* _Exercise details_: Look through the entries below and report how many lines hold the string "degrees". Only the number is wanted.

Records from a data collection
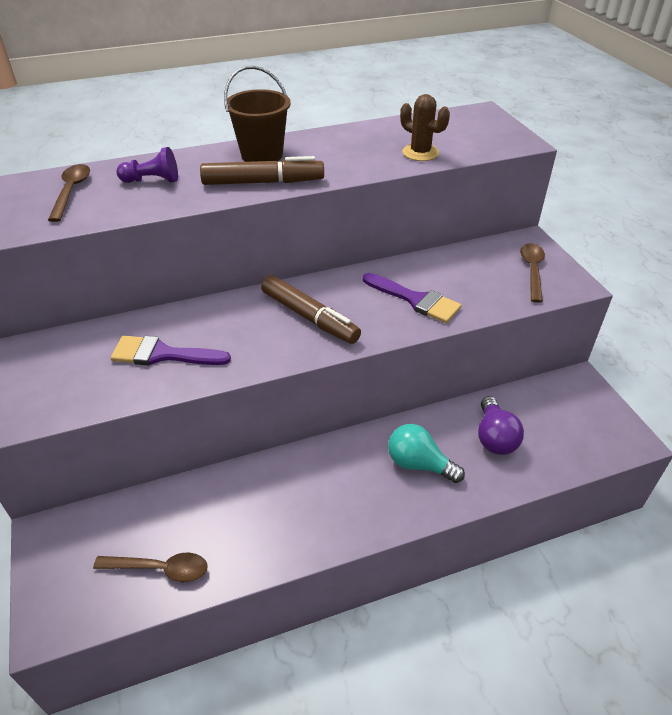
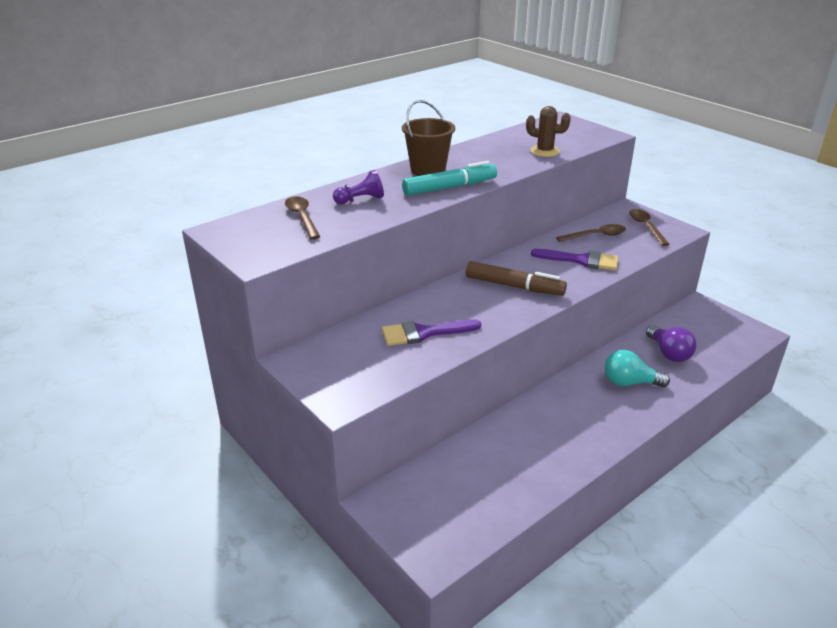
camera: 20 degrees left, 10 degrees down
(161, 569) = (493, 498): brown spoon -> brown spoon (596, 236)
(263, 182) = (450, 187): brown marker -> turquoise marker

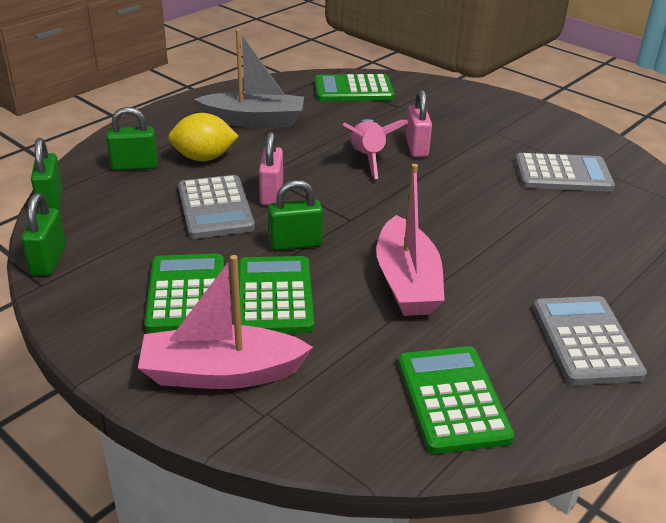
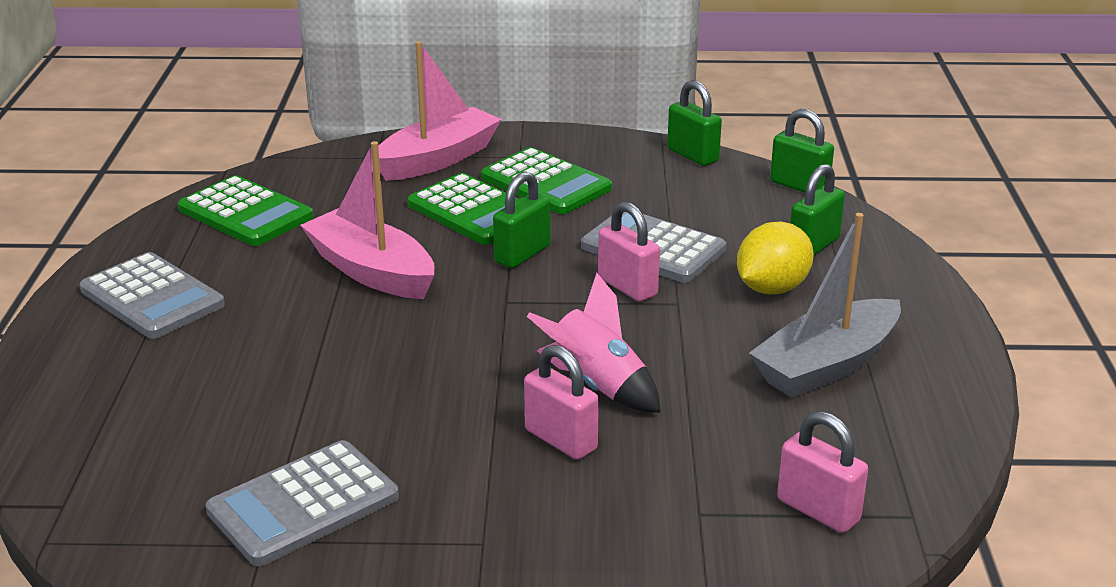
camera: 140 degrees right, 5 degrees down
(353, 90) = (818, 510): green calculator -> pink padlock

* _Output for this task_: 2